*** Block opens ***
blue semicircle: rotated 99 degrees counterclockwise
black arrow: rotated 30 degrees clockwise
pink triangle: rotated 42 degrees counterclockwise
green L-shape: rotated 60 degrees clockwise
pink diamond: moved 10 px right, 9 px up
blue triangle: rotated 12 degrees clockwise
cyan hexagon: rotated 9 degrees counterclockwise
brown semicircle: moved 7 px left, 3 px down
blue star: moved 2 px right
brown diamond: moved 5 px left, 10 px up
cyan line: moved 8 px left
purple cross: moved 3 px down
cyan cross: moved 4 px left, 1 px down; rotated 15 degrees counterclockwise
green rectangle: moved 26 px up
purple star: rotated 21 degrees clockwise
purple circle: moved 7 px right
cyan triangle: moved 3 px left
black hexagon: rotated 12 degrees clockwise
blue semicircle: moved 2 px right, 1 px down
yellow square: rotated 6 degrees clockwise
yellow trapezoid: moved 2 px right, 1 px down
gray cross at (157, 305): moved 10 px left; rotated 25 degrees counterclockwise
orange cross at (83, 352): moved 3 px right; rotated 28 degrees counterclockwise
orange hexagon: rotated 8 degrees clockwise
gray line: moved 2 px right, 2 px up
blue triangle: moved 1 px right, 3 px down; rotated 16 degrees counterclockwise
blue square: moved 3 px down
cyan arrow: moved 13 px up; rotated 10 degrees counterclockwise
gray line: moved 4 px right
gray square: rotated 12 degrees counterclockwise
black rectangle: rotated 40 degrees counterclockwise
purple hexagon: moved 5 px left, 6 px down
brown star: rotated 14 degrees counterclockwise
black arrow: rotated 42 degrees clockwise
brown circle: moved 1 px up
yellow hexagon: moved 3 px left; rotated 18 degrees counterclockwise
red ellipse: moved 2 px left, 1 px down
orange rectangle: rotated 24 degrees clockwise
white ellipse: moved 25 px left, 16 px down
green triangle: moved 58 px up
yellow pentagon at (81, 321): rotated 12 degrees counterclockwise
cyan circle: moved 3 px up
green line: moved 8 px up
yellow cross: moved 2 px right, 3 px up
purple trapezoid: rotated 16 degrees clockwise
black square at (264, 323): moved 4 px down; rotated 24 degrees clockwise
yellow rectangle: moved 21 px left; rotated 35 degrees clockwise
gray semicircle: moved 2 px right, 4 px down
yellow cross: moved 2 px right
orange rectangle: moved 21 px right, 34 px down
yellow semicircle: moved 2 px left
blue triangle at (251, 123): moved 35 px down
*** Block closes ***
Work to complete — Retype the entries exactly from the first line, stopping after the line with "gray semicircle: moved 2 px right, 4 px down".

Response to the task —
blue semicircle: rotated 99 degrees counterclockwise
black arrow: rotated 30 degrees clockwise
pink triangle: rotated 42 degrees counterclockwise
green L-shape: rotated 60 degrees clockwise
pink diamond: moved 10 px right, 9 px up
blue triangle: rotated 12 degrees clockwise
cyan hexagon: rotated 9 degrees counterclockwise
brown semicircle: moved 7 px left, 3 px down
blue star: moved 2 px right
brown diamond: moved 5 px left, 10 px up
cyan line: moved 8 px left
purple cross: moved 3 px down
cyan cross: moved 4 px left, 1 px down; rotated 15 degrees counterclockwise
green rectangle: moved 26 px up
purple star: rotated 21 degrees clockwise
purple circle: moved 7 px right
cyan triangle: moved 3 px left
black hexagon: rotated 12 degrees clockwise
blue semicircle: moved 2 px right, 1 px down
yellow square: rotated 6 degrees clockwise
yellow trapezoid: moved 2 px right, 1 px down
gray cross at (157, 305): moved 10 px left; rotated 25 degrees counterclockwise
orange cross at (83, 352): moved 3 px right; rotated 28 degrees counterclockwise
orange hexagon: rotated 8 degrees clockwise
gray line: moved 2 px right, 2 px up
blue triangle: moved 1 px right, 3 px down; rotated 16 degrees counterclockwise
blue square: moved 3 px down
cyan arrow: moved 13 px up; rotated 10 degrees counterclockwise
gray line: moved 4 px right
gray square: rotated 12 degrees counterclockwise
black rectangle: rotated 40 degrees counterclockwise
purple hexagon: moved 5 px left, 6 px down
brown star: rotated 14 degrees counterclockwise
black arrow: rotated 42 degrees clockwise
brown circle: moved 1 px up
yellow hexagon: moved 3 px left; rotated 18 degrees counterclockwise
red ellipse: moved 2 px left, 1 px down
orange rectangle: rotated 24 degrees clockwise
white ellipse: moved 25 px left, 16 px down
green triangle: moved 58 px up
yellow pentagon at (81, 321): rotated 12 degrees counterclockwise
cyan circle: moved 3 px up
green line: moved 8 px up
yellow cross: moved 2 px right, 3 px up
purple trapezoid: rotated 16 degrees clockwise
black square at (264, 323): moved 4 px down; rotated 24 degrees clockwise
yellow rectangle: moved 21 px left; rotated 35 degrees clockwise
gray semicircle: moved 2 px right, 4 px down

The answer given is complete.